#### LISTED ENTRIES

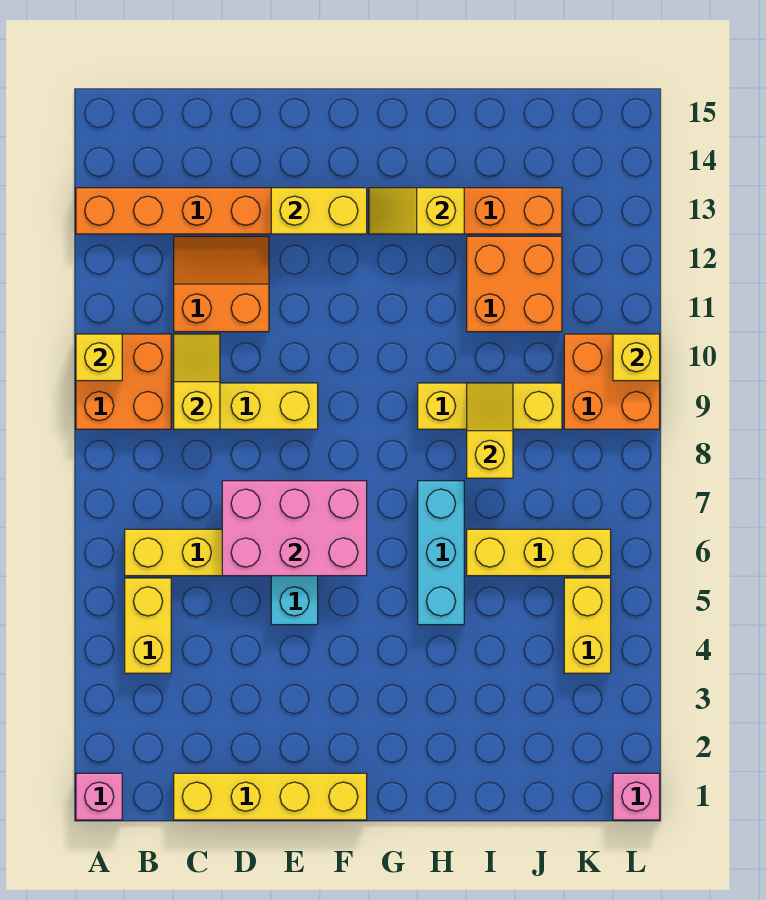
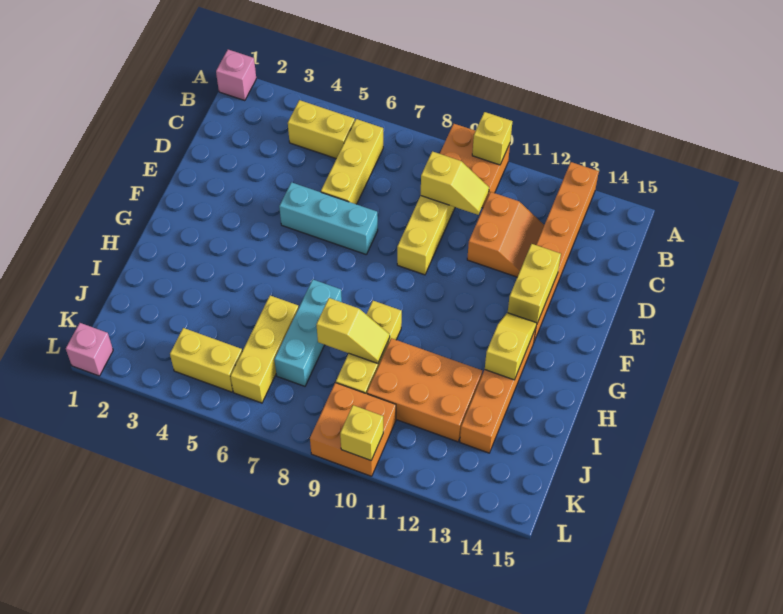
yellow brick C1:F1 level 1 -> none
pink brick D6:F7 level 2 -> none
cyan brick H5:H7 level 1 -> cyan brick H7:J7 level 1
orange brick I11:J12 level 1 -> orange brick I10:J12 level 1

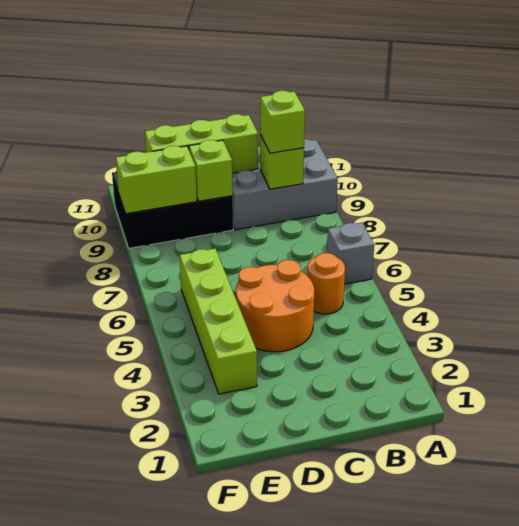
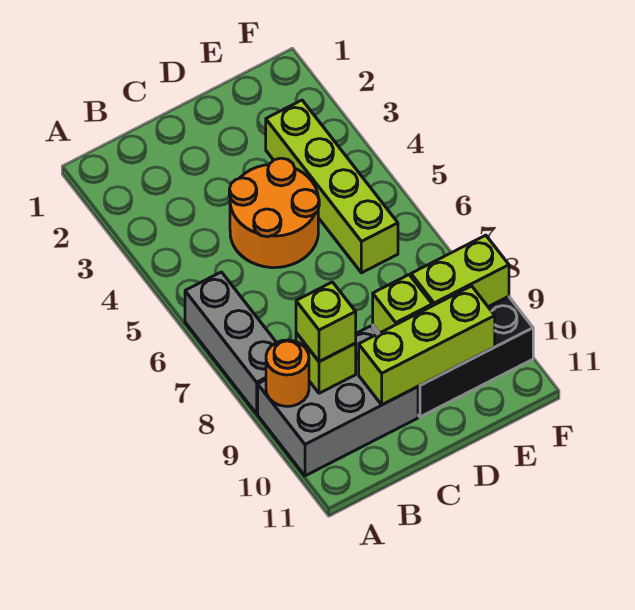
grey brick A6 level 1 -> grey brick A6:A8 level 1
orange round brick B5 level 1 -> orange round brick A9 level 2

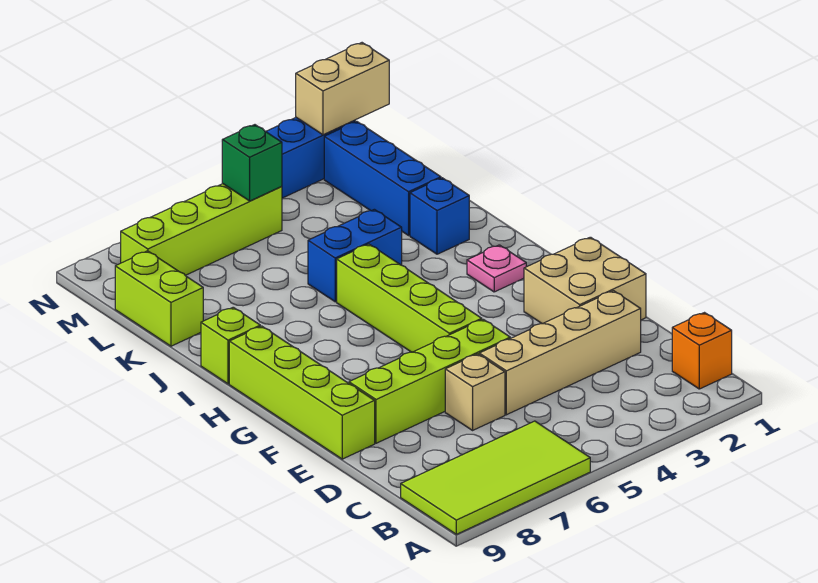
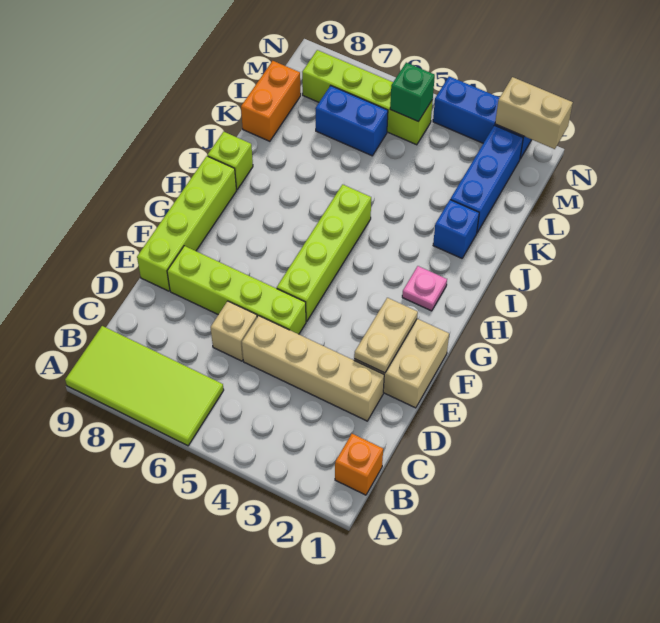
none -> tan plate E2:F2 level 2
blue brick J4:J5 level 1 -> blue brick L6:L7 level 1
lime brick K9:L9 level 1 -> orange brick K9:L9 level 1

########

◆ WHAT IS EXPECTED
Repeat the data in full and exactly. Omit pictures.

◆ REPLY TO THE TASK
yellow brick C1:F1 level 1 -> none
pink brick D6:F7 level 2 -> none
cyan brick H5:H7 level 1 -> cyan brick H7:J7 level 1
orange brick I11:J12 level 1 -> orange brick I10:J12 level 1

grey brick A6 level 1 -> grey brick A6:A8 level 1
orange round brick B5 level 1 -> orange round brick A9 level 2

none -> tan plate E2:F2 level 2
blue brick J4:J5 level 1 -> blue brick L6:L7 level 1
lime brick K9:L9 level 1 -> orange brick K9:L9 level 1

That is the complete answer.